Task details → Retype the entries in full, exactly.
'''
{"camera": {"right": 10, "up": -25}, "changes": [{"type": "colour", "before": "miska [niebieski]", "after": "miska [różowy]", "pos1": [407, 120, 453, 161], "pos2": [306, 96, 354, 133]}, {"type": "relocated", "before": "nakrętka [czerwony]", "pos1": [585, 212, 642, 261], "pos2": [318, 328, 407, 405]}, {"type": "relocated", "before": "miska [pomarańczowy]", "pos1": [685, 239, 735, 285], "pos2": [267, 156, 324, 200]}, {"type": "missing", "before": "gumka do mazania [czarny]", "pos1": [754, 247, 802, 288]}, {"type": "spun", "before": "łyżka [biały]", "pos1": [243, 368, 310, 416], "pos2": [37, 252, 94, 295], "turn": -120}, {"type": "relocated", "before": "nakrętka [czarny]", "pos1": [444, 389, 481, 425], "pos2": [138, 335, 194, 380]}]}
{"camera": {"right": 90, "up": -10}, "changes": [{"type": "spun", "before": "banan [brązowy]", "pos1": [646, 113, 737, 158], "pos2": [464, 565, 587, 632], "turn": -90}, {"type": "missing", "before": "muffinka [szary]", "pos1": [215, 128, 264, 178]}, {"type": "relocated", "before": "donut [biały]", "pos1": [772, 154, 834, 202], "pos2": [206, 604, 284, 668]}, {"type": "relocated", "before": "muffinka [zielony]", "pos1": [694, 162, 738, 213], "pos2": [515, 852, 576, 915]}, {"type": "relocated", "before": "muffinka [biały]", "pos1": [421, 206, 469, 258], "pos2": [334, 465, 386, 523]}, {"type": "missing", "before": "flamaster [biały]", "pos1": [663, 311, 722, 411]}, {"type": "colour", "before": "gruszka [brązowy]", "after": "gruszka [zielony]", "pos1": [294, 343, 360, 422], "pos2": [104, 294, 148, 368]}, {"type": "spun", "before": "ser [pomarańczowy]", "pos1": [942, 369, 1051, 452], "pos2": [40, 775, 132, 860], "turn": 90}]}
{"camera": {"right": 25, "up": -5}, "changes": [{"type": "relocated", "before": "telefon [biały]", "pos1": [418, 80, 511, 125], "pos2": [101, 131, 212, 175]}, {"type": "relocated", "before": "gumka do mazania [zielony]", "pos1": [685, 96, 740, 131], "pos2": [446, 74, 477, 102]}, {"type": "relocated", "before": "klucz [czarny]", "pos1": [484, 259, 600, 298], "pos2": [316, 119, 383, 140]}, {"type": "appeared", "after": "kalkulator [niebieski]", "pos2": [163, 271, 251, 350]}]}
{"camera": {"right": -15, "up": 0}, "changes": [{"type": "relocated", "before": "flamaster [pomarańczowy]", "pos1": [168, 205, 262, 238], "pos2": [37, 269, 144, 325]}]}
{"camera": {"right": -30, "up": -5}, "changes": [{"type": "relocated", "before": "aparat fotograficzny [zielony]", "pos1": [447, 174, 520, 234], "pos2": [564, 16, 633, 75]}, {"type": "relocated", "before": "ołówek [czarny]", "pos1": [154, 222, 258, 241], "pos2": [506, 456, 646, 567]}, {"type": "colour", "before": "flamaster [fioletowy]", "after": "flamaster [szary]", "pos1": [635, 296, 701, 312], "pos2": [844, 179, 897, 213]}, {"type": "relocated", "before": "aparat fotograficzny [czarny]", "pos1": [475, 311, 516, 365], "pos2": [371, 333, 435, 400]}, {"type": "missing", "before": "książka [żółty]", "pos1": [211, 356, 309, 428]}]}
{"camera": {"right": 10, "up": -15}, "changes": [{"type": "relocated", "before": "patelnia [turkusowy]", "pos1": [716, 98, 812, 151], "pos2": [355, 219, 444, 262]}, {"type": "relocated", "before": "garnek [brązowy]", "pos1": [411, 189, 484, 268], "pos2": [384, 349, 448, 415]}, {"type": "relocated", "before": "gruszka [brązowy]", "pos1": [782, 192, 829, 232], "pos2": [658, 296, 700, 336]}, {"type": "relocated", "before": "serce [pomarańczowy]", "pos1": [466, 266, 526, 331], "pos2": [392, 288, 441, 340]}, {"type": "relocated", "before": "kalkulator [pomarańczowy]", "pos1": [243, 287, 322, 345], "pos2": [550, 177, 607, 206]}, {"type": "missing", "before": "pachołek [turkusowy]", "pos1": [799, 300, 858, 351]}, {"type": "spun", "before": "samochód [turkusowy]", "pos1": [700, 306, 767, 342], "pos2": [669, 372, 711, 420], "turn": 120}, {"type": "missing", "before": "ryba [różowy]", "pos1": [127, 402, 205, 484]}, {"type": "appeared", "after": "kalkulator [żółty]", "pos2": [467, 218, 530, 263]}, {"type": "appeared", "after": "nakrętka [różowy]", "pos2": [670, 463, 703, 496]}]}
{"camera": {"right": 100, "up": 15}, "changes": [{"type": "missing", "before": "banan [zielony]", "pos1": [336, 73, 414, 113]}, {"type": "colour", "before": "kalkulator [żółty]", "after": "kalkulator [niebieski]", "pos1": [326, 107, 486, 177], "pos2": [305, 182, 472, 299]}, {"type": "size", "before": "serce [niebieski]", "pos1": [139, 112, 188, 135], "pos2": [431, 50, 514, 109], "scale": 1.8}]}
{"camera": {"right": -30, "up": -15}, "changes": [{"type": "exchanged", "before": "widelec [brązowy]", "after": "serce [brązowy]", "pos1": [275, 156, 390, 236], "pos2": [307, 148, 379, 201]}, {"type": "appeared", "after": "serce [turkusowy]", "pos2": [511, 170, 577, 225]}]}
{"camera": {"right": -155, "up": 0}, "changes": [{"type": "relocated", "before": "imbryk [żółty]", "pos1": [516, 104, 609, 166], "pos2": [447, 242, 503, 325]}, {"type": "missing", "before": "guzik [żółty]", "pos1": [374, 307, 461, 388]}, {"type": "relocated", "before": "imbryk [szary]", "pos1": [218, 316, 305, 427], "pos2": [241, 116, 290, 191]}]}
'''
The completed task →
{"camera": {"right": 10, "up": -25}, "changes": [{"type": "colour", "before": "miska [niebieski]", "after": "miska [różowy]", "pos1": [407, 120, 453, 161], "pos2": [306, 96, 354, 133]}, {"type": "relocated", "before": "nakrętka [czerwony]", "pos1": [585, 212, 642, 261], "pos2": [318, 328, 407, 405]}, {"type": "relocated", "before": "miska [pomarańczowy]", "pos1": [685, 239, 735, 285], "pos2": [267, 156, 324, 200]}, {"type": "missing", "before": "gumka do mazania [czarny]", "pos1": [754, 247, 802, 288]}, {"type": "spun", "before": "łyżka [biały]", "pos1": [243, 368, 310, 416], "pos2": [37, 252, 94, 295], "turn": -120}, {"type": "relocated", "before": "nakrętka [czarny]", "pos1": [444, 389, 481, 425], "pos2": [138, 335, 194, 380]}]}
{"camera": {"right": 90, "up": -10}, "changes": [{"type": "spun", "before": "banan [brązowy]", "pos1": [646, 113, 737, 158], "pos2": [464, 565, 587, 632], "turn": -90}, {"type": "missing", "before": "muffinka [szary]", "pos1": [215, 128, 264, 178]}, {"type": "relocated", "before": "donut [biały]", "pos1": [772, 154, 834, 202], "pos2": [206, 604, 284, 668]}, {"type": "relocated", "before": "muffinka [zielony]", "pos1": [694, 162, 738, 213], "pos2": [515, 852, 576, 915]}, {"type": "relocated", "before": "muffinka [biały]", "pos1": [421, 206, 469, 258], "pos2": [334, 465, 386, 523]}, {"type": "missing", "before": "flamaster [biały]", "pos1": [663, 311, 722, 411]}, {"type": "colour", "before": "gruszka [brązowy]", "after": "gruszka [zielony]", "pos1": [294, 343, 360, 422], "pos2": [104, 294, 148, 368]}, {"type": "spun", "before": "ser [pomarańczowy]", "pos1": [942, 369, 1051, 452], "pos2": [40, 775, 132, 860], "turn": 90}]}
{"camera": {"right": 25, "up": -5}, "changes": [{"type": "relocated", "before": "telefon [biały]", "pos1": [418, 80, 511, 125], "pos2": [101, 131, 212, 175]}, {"type": "relocated", "before": "gumka do mazania [zielony]", "pos1": [685, 96, 740, 131], "pos2": [446, 74, 477, 102]}, {"type": "relocated", "before": "klucz [czarny]", "pos1": [484, 259, 600, 298], "pos2": [316, 119, 383, 140]}, {"type": "appeared", "after": "kalkulator [niebieski]", "pos2": [163, 271, 251, 350]}]}
{"camera": {"right": -15, "up": 0}, "changes": [{"type": "relocated", "before": "flamaster [pomarańczowy]", "pos1": [168, 205, 262, 238], "pos2": [37, 269, 144, 325]}]}
{"camera": {"right": -30, "up": -5}, "changes": [{"type": "relocated", "before": "aparat fotograficzny [zielony]", "pos1": [447, 174, 520, 234], "pos2": [564, 16, 633, 75]}, {"type": "relocated", "before": "ołówek [czarny]", "pos1": [154, 222, 258, 241], "pos2": [506, 456, 646, 567]}, {"type": "colour", "before": "flamaster [fioletowy]", "after": "flamaster [szary]", "pos1": [635, 296, 701, 312], "pos2": [844, 179, 897, 213]}, {"type": "relocated", "before": "aparat fotograficzny [czarny]", "pos1": [475, 311, 516, 365], "pos2": [371, 333, 435, 400]}, {"type": "missing", "before": "książka [żółty]", "pos1": [211, 356, 309, 428]}]}
{"camera": {"right": 10, "up": -15}, "changes": [{"type": "relocated", "before": "patelnia [turkusowy]", "pos1": [716, 98, 812, 151], "pos2": [355, 219, 444, 262]}, {"type": "relocated", "before": "garnek [brązowy]", "pos1": [411, 189, 484, 268], "pos2": [384, 349, 448, 415]}, {"type": "relocated", "before": "gruszka [brązowy]", "pos1": [782, 192, 829, 232], "pos2": [658, 296, 700, 336]}, {"type": "relocated", "before": "serce [pomarańczowy]", "pos1": [466, 266, 526, 331], "pos2": [392, 288, 441, 340]}, {"type": "relocated", "before": "kalkulator [pomarańczowy]", "pos1": [243, 287, 322, 345], "pos2": [550, 177, 607, 206]}, {"type": "missing", "before": "pachołek [turkusowy]", "pos1": [799, 300, 858, 351]}, {"type": "spun", "before": "samochód [turkusowy]", "pos1": [700, 306, 767, 342], "pos2": [669, 372, 711, 420], "turn": 120}, {"type": "missing", "before": "ryba [różowy]", "pos1": [127, 402, 205, 484]}, {"type": "appeared", "after": "kalkulator [żółty]", "pos2": [467, 218, 530, 263]}, {"type": "appeared", "after": "nakrętka [różowy]", "pos2": [670, 463, 703, 496]}]}
{"camera": {"right": 100, "up": 15}, "changes": [{"type": "missing", "before": "banan [zielony]", "pos1": [336, 73, 414, 113]}, {"type": "colour", "before": "kalkulator [żółty]", "after": "kalkulator [niebieski]", "pos1": [326, 107, 486, 177], "pos2": [305, 182, 472, 299]}, {"type": "size", "before": "serce [niebieski]", "pos1": [139, 112, 188, 135], "pos2": [431, 50, 514, 109], "scale": 1.8}]}
{"camera": {"right": -30, "up": -15}, "changes": [{"type": "exchanged", "before": "widelec [brązowy]", "after": "serce [brązowy]", "pos1": [275, 156, 390, 236], "pos2": [307, 148, 379, 201]}, {"type": "appeared", "after": "serce [turkusowy]", "pos2": [511, 170, 577, 225]}]}
{"camera": {"right": -155, "up": 0}, "changes": [{"type": "relocated", "before": "imbryk [żółty]", "pos1": [516, 104, 609, 166], "pos2": [447, 242, 503, 325]}, {"type": "missing", "before": "guzik [żółty]", "pos1": [374, 307, 461, 388]}, {"type": "relocated", "before": "imbryk [szary]", "pos1": [218, 316, 305, 427], "pos2": [241, 116, 290, 191]}]}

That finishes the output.